Problem statement: Your answer must be the full set of entries, repeated exactly.

Source information:
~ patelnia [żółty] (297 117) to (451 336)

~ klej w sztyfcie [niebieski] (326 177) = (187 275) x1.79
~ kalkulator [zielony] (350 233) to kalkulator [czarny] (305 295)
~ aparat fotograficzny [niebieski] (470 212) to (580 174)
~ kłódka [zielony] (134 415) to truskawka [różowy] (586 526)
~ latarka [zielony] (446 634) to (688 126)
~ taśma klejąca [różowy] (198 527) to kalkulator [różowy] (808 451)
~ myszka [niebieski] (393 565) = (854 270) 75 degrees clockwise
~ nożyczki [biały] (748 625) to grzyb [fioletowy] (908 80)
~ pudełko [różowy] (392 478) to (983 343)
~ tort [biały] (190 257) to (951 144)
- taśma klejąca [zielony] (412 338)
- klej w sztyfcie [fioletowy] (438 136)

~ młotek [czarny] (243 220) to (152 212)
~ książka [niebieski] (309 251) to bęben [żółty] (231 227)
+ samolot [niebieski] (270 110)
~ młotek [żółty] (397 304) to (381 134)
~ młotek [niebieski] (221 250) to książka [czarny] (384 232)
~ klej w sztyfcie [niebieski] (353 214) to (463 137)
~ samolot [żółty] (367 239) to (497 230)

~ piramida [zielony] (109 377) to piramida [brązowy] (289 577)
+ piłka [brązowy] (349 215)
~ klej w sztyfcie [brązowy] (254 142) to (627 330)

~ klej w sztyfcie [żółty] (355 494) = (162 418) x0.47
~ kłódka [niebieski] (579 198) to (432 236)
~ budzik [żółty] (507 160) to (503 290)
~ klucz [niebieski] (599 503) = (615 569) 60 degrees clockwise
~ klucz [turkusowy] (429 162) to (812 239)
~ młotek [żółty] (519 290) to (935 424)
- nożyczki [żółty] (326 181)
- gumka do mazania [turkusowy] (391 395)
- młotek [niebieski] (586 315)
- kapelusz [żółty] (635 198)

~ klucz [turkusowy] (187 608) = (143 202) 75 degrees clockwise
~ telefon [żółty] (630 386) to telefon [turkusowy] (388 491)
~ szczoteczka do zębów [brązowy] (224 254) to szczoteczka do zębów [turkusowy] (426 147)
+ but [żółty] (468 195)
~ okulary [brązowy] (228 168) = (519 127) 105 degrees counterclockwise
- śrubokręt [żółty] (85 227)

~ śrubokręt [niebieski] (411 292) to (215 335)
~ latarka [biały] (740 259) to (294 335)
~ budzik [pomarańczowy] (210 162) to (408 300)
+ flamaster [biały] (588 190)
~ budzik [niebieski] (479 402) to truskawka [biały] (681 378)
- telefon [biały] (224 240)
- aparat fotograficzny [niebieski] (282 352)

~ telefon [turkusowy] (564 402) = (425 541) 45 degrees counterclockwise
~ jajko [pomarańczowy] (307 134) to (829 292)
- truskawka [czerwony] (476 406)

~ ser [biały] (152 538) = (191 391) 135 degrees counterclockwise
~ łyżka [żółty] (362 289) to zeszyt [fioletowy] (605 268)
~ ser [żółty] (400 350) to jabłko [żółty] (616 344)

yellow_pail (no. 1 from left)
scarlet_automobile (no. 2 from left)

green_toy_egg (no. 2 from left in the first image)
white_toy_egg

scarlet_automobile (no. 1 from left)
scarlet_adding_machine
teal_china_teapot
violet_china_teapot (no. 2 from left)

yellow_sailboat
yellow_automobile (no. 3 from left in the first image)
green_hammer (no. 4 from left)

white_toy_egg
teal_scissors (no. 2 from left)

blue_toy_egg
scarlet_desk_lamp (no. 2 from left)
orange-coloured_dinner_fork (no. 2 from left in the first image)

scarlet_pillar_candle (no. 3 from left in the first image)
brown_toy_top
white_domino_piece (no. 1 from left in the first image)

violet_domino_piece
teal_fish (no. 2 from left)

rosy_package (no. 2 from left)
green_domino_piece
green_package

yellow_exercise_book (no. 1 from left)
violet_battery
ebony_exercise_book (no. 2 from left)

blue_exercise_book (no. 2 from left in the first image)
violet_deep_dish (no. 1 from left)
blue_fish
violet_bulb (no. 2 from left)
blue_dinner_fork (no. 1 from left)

Task response:
~ patelnia [żółty] (297 117) to (451 336)

~ klej w sztyfcie [niebieski] (326 177) = (187 275) x1.79
~ kalkulator [zielony] (350 233) to kalkulator [czarny] (305 295)
~ aparat fotograficzny [niebieski] (470 212) to (580 174)
~ kłódka [zielony] (134 415) to truskawka [różowy] (586 526)
~ latarka [zielony] (446 634) to (688 126)
~ taśma klejąca [różowy] (198 527) to kalkulator [różowy] (808 451)
~ myszka [niebieski] (393 565) = (854 270) 75 degrees clockwise
~ nożyczki [biały] (748 625) to grzyb [fioletowy] (908 80)
~ pudełko [różowy] (392 478) to (983 343)
~ tort [biały] (190 257) to (951 144)
- taśma klejąca [zielony] (412 338)
- klej w sztyfcie [fioletowy] (438 136)

~ młotek [czarny] (243 220) to (152 212)
~ książka [niebieski] (309 251) to bęben [żółty] (231 227)
+ samolot [niebieski] (270 110)
~ młotek [żółty] (397 304) to (381 134)
~ młotek [niebieski] (221 250) to książka [czarny] (384 232)
~ klej w sztyfcie [niebieski] (353 214) to (463 137)
~ samolot [żółty] (367 239) to (497 230)

~ piramida [zielony] (109 377) to piramida [brązowy] (289 577)
+ piłka [brązowy] (349 215)
~ klej w sztyfcie [brązowy] (254 142) to (627 330)

~ klej w sztyfcie [żółty] (355 494) = (162 418) x0.47
~ kłódka [niebieski] (579 198) to (432 236)
~ budzik [żółty] (507 160) to (503 290)
~ klucz [niebieski] (599 503) = (615 569) 60 degrees clockwise
~ klucz [turkusowy] (429 162) to (812 239)
~ młotek [żółty] (519 290) to (935 424)
- nożyczki [żółty] (326 181)
- gumka do mazania [turkusowy] (391 395)
- młotek [niebieski] (586 315)
- kapelusz [żółty] (635 198)

~ klucz [turkusowy] (187 608) = (143 202) 75 degrees clockwise
~ telefon [żółty] (630 386) to telefon [turkusowy] (388 491)
~ szczoteczka do zębów [brązowy] (224 254) to szczoteczka do zębów [turkusowy] (426 147)
+ but [żółty] (468 195)
~ okulary [brązowy] (228 168) = (519 127) 105 degrees counterclockwise
- śrubokręt [żółty] (85 227)

~ śrubokręt [niebieski] (411 292) to (215 335)
~ latarka [biały] (740 259) to (294 335)
~ budzik [pomarańczowy] (210 162) to (408 300)
+ flamaster [biały] (588 190)
~ budzik [niebieski] (479 402) to truskawka [biały] (681 378)
- telefon [biały] (224 240)
- aparat fotograficzny [niebieski] (282 352)

~ telefon [turkusowy] (564 402) = (425 541) 45 degrees counterclockwise
~ jajko [pomarańczowy] (307 134) to (829 292)
- truskawka [czerwony] (476 406)

~ ser [biały] (152 538) = (191 391) 135 degrees counterclockwise
~ łyżka [żółty] (362 289) to zeszyt [fioletowy] (605 268)
~ ser [żółty] (400 350) to jabłko [żółty] (616 344)

yellow_pail (no. 1 from left)
scarlet_automobile (no. 2 from left)

green_toy_egg (no. 2 from left in the first image)
white_toy_egg

scarlet_automobile (no. 1 from left)
scarlet_adding_machine
teal_china_teapot
violet_china_teapot (no. 2 from left)

yellow_sailboat
yellow_automobile (no. 3 from left in the first image)
green_hammer (no. 4 from left)

white_toy_egg
teal_scissors (no. 2 from left)

blue_toy_egg
scarlet_desk_lamp (no. 2 from left)
orange-coloured_dinner_fork (no. 2 from left in the first image)

scarlet_pillar_candle (no. 3 from left in the first image)
brown_toy_top
white_domino_piece (no. 1 from left in the first image)

violet_domino_piece
teal_fish (no. 2 from left)

rosy_package (no. 2 from left)
green_domino_piece
green_package

yellow_exercise_book (no. 1 from left)
violet_battery
ebony_exercise_book (no. 2 from left)

blue_exercise_book (no. 2 from left in the first image)
violet_deep_dish (no. 1 from left)
blue_fish
violet_bulb (no. 2 from left)
blue_dinner_fork (no. 1 from left)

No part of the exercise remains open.